**Work task**
Find the line containing "MIC pin VCC: none -> VIN" in the records below. Copy exactly that line and each one after it, ending at the line containing "SERVO2 pin PWM: D8 -> RX", and nothing more.

**Recorded information**
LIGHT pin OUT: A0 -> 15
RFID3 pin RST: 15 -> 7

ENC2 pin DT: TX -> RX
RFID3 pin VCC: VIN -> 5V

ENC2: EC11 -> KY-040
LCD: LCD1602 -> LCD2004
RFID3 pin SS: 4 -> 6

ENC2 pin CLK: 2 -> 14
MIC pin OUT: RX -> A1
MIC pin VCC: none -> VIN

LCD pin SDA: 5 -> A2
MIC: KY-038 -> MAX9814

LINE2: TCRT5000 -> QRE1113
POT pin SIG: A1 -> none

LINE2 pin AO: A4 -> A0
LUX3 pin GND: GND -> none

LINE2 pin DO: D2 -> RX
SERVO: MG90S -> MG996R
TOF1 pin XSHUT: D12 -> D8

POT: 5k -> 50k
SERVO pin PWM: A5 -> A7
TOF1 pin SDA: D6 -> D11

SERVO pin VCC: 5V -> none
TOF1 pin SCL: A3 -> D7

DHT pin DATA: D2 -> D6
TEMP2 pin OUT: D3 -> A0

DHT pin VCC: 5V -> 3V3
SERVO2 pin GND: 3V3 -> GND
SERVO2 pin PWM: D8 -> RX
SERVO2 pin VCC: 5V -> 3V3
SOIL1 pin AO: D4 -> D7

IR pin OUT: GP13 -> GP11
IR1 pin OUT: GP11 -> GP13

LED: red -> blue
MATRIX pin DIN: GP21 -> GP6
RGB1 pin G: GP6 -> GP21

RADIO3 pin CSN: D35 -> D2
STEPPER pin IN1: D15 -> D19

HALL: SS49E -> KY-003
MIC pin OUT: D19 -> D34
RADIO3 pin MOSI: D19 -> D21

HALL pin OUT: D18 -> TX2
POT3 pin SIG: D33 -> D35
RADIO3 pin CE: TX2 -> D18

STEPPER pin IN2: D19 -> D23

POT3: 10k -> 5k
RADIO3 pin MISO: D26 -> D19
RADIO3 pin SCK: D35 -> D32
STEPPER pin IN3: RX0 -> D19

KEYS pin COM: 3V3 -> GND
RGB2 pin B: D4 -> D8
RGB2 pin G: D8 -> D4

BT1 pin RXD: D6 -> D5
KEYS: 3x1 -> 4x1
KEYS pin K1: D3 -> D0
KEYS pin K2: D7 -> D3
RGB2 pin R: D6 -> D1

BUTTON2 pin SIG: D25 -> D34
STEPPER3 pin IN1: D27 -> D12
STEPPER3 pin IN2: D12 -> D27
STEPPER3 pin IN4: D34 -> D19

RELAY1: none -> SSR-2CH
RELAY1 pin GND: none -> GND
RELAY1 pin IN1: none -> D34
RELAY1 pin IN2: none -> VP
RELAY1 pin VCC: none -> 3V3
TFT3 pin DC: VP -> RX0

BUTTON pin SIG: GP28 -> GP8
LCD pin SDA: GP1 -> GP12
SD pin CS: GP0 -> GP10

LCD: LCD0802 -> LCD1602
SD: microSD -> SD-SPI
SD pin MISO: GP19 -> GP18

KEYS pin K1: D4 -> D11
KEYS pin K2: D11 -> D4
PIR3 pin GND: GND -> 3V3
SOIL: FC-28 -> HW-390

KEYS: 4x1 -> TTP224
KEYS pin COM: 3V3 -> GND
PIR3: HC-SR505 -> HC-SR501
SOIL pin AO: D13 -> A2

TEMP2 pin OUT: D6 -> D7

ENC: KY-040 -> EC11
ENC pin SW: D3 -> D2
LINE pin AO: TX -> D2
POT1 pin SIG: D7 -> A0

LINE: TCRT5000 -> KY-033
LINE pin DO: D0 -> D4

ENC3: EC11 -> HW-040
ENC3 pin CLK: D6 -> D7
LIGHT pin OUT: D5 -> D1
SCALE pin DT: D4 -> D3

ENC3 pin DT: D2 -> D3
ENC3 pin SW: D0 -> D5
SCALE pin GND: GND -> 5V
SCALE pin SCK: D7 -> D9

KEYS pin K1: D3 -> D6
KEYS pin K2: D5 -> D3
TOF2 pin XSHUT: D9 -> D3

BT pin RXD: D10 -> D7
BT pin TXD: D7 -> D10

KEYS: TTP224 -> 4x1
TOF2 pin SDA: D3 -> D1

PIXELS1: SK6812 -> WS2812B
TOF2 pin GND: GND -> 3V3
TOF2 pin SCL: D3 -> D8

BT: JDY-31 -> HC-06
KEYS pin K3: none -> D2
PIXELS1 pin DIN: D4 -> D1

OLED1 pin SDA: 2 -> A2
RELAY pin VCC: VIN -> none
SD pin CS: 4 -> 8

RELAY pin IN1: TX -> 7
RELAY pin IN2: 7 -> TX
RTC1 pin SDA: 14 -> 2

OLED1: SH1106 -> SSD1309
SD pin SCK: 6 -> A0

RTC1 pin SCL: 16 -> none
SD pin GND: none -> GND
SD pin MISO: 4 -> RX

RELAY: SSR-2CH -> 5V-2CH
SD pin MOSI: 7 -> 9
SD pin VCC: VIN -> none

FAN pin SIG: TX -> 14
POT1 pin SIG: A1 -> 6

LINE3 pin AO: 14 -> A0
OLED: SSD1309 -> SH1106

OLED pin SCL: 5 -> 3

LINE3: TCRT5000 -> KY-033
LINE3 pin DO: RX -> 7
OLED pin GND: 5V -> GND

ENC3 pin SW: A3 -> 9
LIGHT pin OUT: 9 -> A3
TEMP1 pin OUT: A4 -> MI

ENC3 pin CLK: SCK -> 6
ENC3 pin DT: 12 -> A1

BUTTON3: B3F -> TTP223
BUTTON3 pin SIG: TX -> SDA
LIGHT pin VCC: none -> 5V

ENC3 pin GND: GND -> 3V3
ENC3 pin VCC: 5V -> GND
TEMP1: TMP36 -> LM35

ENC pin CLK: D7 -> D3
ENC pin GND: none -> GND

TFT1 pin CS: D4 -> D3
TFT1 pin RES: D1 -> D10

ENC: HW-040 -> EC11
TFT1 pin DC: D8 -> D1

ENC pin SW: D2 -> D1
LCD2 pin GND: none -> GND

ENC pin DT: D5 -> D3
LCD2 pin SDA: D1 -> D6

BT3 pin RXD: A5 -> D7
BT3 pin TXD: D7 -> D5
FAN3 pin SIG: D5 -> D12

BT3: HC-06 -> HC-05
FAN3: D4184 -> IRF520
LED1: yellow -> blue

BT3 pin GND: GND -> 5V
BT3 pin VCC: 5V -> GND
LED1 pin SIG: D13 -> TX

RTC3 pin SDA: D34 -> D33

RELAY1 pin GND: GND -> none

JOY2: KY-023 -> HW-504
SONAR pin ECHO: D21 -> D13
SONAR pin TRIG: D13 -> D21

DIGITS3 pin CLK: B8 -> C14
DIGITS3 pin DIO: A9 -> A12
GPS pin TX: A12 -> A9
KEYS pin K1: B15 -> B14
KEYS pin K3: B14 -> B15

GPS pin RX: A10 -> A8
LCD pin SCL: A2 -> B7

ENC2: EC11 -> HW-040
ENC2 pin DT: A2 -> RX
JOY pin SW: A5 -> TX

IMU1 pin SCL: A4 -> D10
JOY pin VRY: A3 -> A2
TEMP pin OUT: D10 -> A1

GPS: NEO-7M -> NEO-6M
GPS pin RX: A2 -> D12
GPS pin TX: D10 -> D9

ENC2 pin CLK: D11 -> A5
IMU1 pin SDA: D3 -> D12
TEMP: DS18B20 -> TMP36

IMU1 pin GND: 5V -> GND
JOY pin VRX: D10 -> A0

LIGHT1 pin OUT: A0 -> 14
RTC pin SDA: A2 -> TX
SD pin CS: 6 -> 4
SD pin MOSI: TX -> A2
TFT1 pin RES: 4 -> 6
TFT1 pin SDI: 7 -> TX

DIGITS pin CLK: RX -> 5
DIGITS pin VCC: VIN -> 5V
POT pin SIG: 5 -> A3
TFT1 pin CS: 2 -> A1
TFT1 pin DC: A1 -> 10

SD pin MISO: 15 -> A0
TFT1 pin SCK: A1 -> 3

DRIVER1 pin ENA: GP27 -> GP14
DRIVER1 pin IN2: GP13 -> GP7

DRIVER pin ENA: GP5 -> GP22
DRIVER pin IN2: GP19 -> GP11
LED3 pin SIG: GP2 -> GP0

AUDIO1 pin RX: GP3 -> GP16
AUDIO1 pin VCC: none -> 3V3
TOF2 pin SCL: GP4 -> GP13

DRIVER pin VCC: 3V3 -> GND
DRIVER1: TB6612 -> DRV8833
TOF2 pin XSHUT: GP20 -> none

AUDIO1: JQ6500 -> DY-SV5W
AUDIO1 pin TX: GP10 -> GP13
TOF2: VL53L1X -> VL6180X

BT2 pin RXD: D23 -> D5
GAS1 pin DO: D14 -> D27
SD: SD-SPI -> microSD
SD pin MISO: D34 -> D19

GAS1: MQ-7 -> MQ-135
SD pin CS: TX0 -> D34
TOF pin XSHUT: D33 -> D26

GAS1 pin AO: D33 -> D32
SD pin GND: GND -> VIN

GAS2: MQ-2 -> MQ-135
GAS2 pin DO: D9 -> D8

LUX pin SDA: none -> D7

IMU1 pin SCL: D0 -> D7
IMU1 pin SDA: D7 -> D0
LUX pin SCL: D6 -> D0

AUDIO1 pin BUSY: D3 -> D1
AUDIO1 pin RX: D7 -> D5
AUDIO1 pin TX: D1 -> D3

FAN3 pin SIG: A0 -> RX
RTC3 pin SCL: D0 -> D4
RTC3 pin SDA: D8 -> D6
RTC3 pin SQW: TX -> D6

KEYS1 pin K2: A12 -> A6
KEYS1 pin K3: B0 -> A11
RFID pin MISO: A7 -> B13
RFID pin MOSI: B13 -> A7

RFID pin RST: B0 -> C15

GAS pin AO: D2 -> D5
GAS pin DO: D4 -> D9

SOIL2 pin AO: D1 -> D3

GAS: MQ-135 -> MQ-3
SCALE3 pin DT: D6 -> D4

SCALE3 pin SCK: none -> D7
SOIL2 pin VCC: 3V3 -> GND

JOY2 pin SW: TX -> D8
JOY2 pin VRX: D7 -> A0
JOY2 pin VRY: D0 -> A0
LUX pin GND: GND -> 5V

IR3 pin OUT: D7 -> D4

**Response box**
MIC pin VCC: none -> VIN

LCD pin SDA: 5 -> A2
MIC: KY-038 -> MAX9814

LINE2: TCRT5000 -> QRE1113
POT pin SIG: A1 -> none

LINE2 pin AO: A4 -> A0
LUX3 pin GND: GND -> none

LINE2 pin DO: D2 -> RX
SERVO: MG90S -> MG996R
TOF1 pin XSHUT: D12 -> D8

POT: 5k -> 50k
SERVO pin PWM: A5 -> A7
TOF1 pin SDA: D6 -> D11

SERVO pin VCC: 5V -> none
TOF1 pin SCL: A3 -> D7

DHT pin DATA: D2 -> D6
TEMP2 pin OUT: D3 -> A0

DHT pin VCC: 5V -> 3V3
SERVO2 pin GND: 3V3 -> GND
SERVO2 pin PWM: D8 -> RX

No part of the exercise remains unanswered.